INSTRUCTIONS TO FOLLOW =>
Could you please repeat the entries below word for word, with the images left out?

DATA EXTRACTS =>
══════════════════════════════

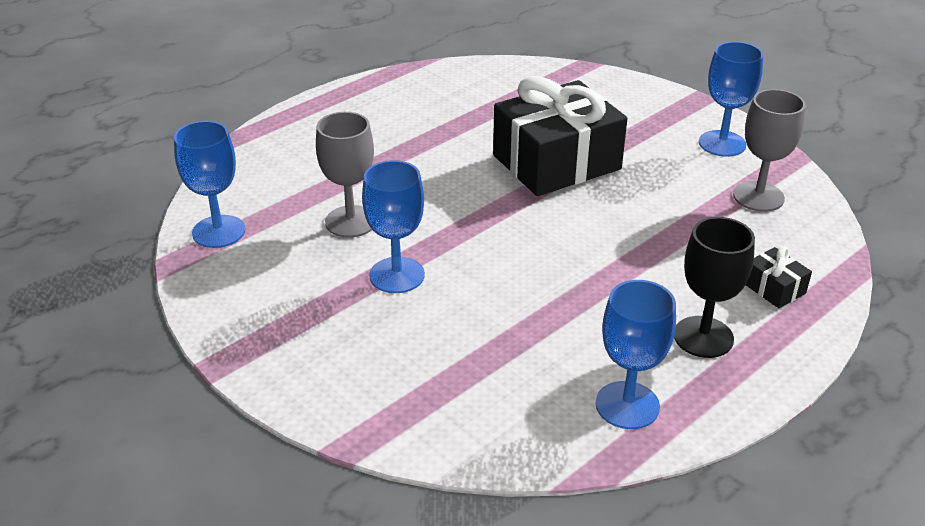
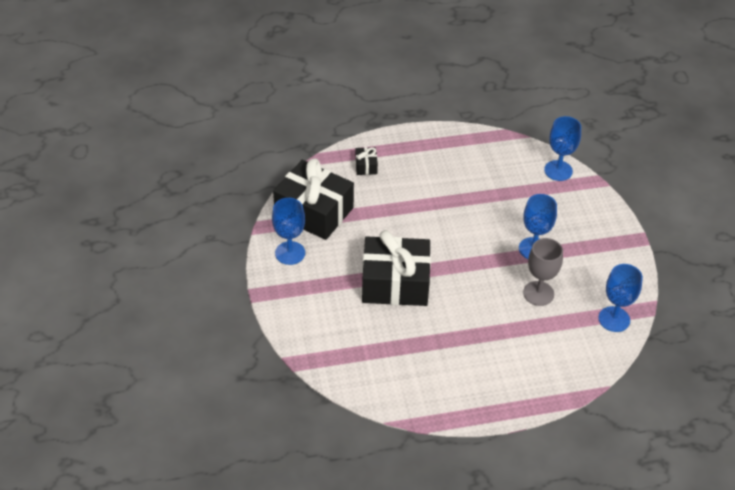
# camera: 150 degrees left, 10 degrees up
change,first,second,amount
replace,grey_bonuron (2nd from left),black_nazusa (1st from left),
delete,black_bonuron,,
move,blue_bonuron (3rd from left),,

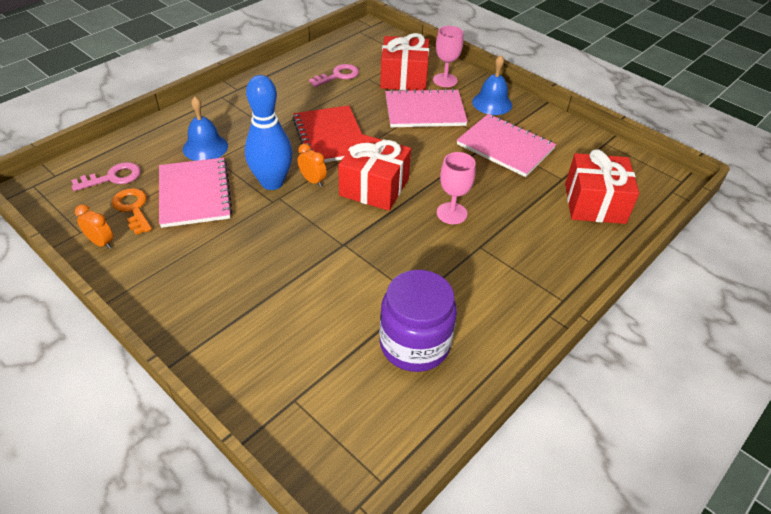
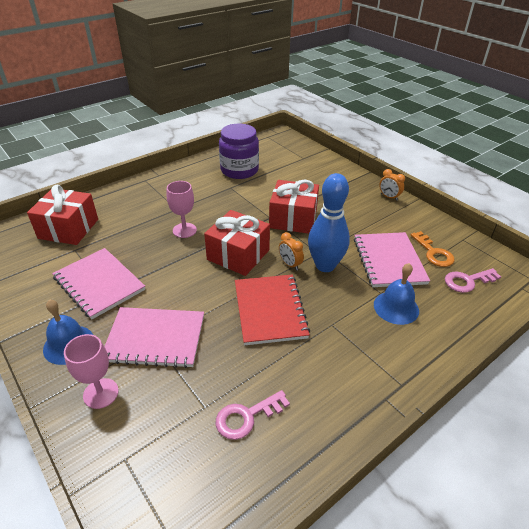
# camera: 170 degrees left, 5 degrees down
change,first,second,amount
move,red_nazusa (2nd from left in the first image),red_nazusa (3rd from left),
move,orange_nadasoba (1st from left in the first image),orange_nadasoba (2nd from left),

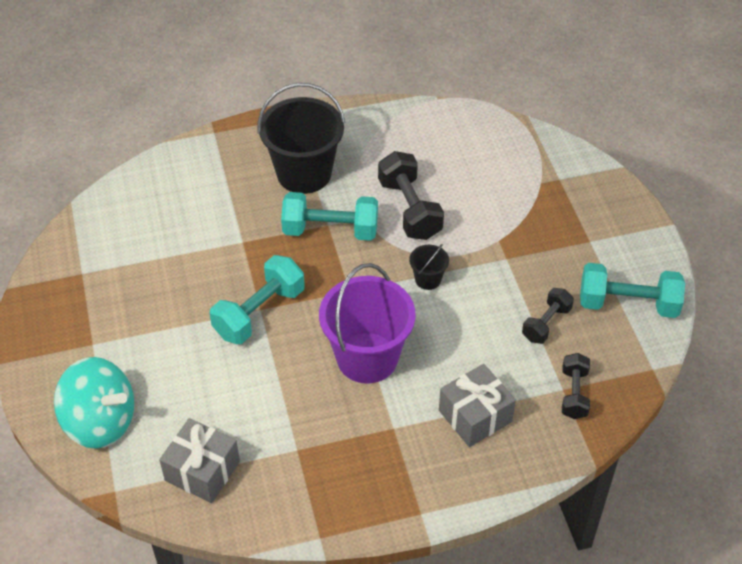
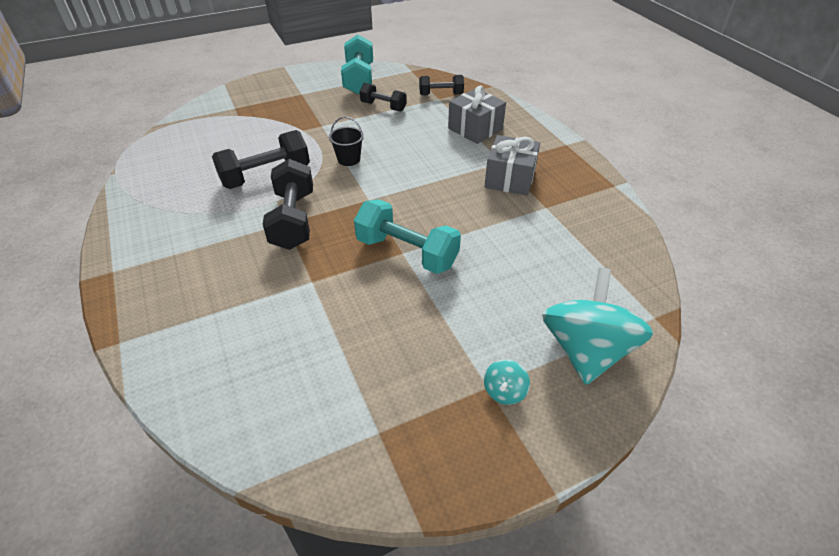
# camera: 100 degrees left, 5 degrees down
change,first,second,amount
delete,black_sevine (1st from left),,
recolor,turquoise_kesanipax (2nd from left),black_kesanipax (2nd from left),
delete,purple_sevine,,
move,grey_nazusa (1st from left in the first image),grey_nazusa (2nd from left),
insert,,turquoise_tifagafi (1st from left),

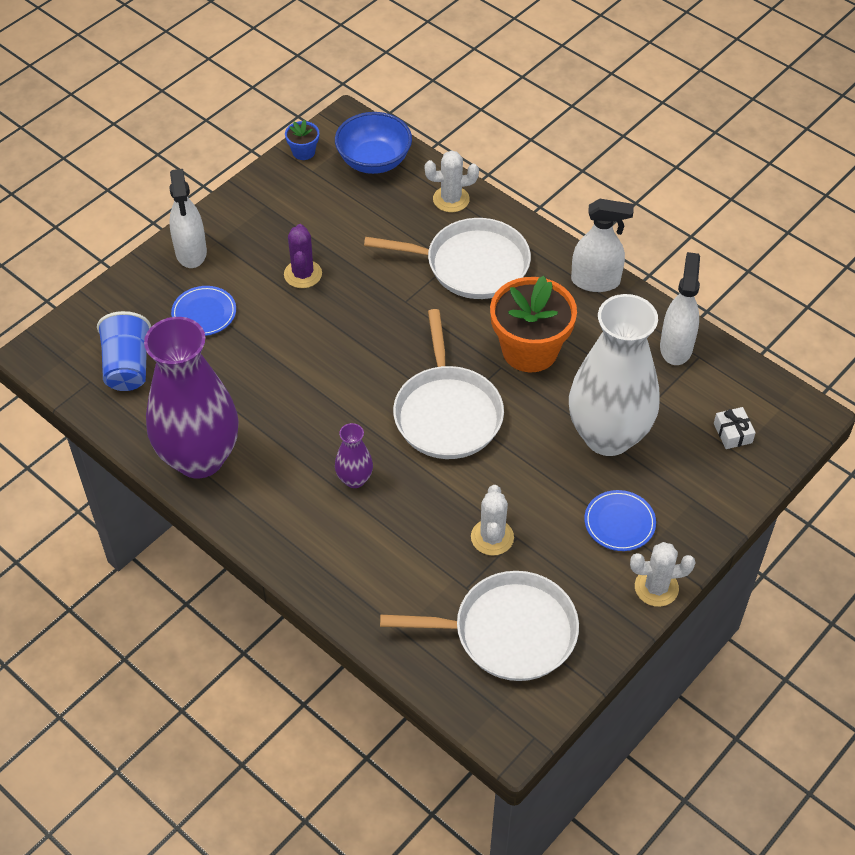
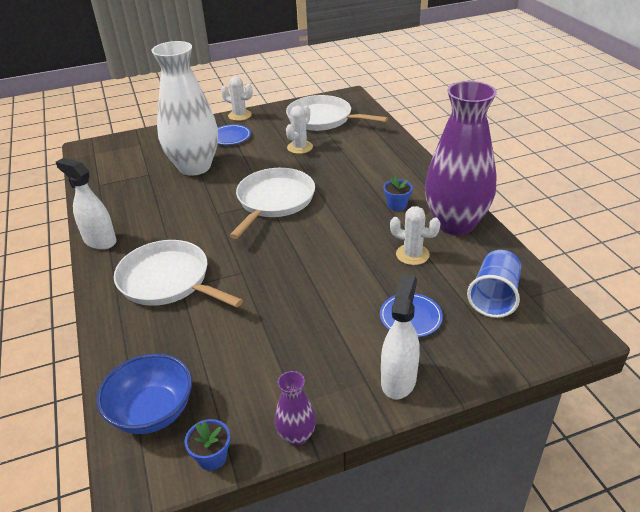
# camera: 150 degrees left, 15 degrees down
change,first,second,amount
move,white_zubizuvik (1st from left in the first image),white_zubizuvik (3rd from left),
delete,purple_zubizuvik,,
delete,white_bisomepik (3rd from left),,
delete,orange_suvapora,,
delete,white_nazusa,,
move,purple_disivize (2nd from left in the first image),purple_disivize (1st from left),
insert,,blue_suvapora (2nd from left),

══════════════════════════════

ANSWER TO THIS TASK =>
# camera: 150 degrees left, 10 degrees up
change,first,second,amount
replace,grey_bonuron (2nd from left),black_nazusa (1st from left),
delete,black_bonuron,,
move,blue_bonuron (3rd from left),,

# camera: 170 degrees left, 5 degrees down
change,first,second,amount
move,red_nazusa (2nd from left in the first image),red_nazusa (3rd from left),
move,orange_nadasoba (1st from left in the first image),orange_nadasoba (2nd from left),

# camera: 100 degrees left, 5 degrees down
change,first,second,amount
delete,black_sevine (1st from left),,
recolor,turquoise_kesanipax (2nd from left),black_kesanipax (2nd from left),
delete,purple_sevine,,
move,grey_nazusa (1st from left in the first image),grey_nazusa (2nd from left),
insert,,turquoise_tifagafi (1st from left),

# camera: 150 degrees left, 15 degrees down
change,first,second,amount
move,white_zubizuvik (1st from left in the first image),white_zubizuvik (3rd from left),
delete,purple_zubizuvik,,
delete,white_bisomepik (3rd from left),,
delete,orange_suvapora,,
delete,white_nazusa,,
move,purple_disivize (2nd from left in the first image),purple_disivize (1st from left),
insert,,blue_suvapora (2nd from left),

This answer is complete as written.